§ **About this exercise**
Please, without any pictures, transcribe the lines from the one holding "purple capsule: 6 -> 4" to the end of the listing, both ends included.

§ **Information supplied**
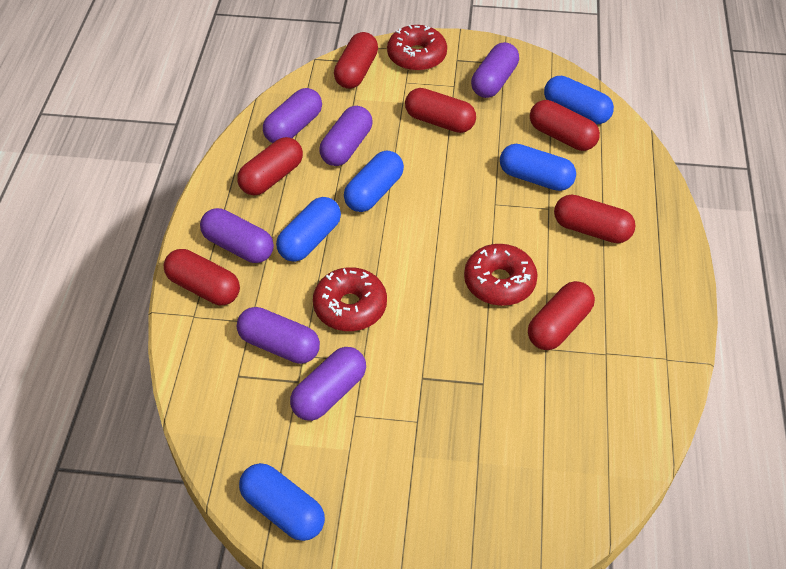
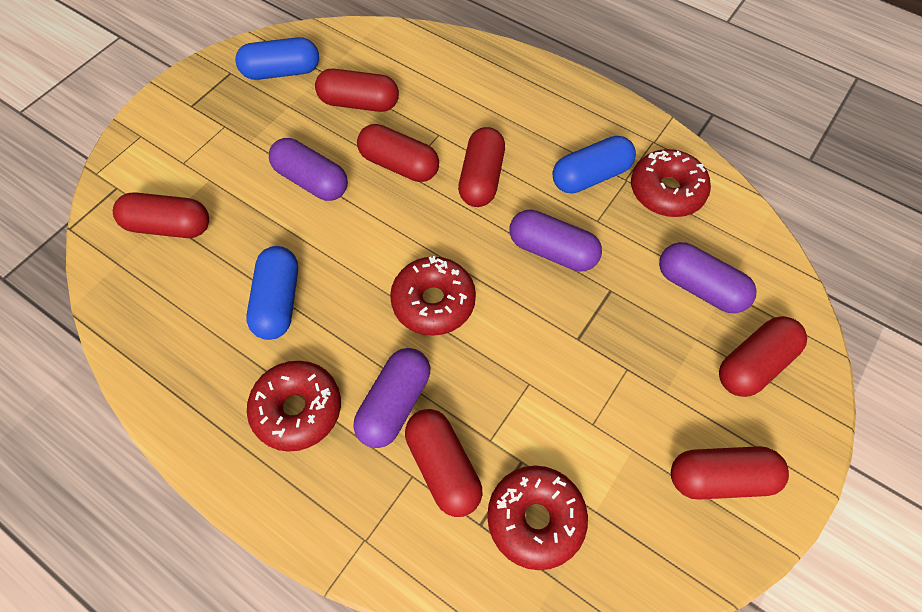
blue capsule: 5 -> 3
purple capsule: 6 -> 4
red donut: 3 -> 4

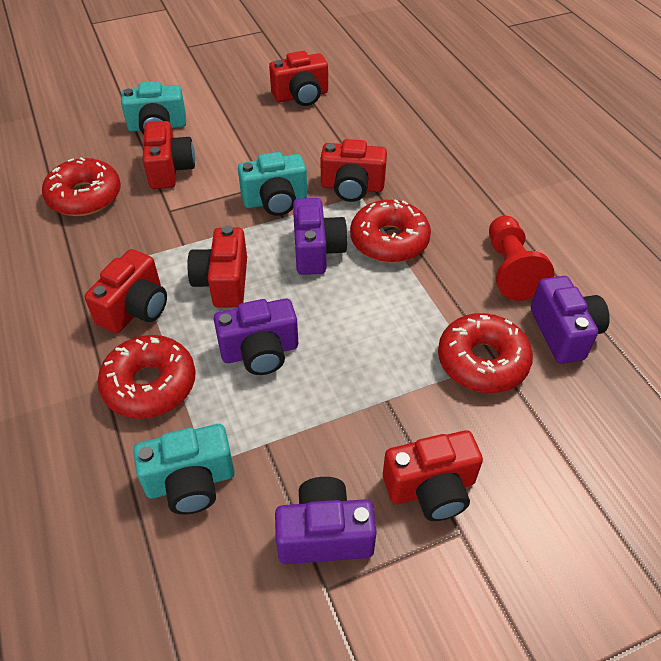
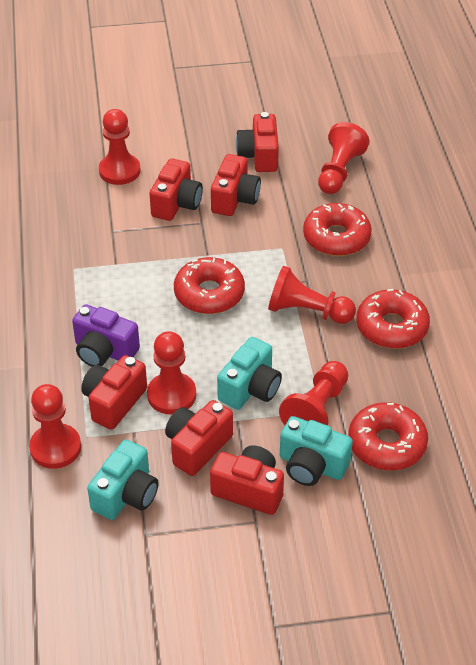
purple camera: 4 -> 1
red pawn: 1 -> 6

§ **Task solution**
purple capsule: 6 -> 4
red donut: 3 -> 4

purple camera: 4 -> 1
red pawn: 1 -> 6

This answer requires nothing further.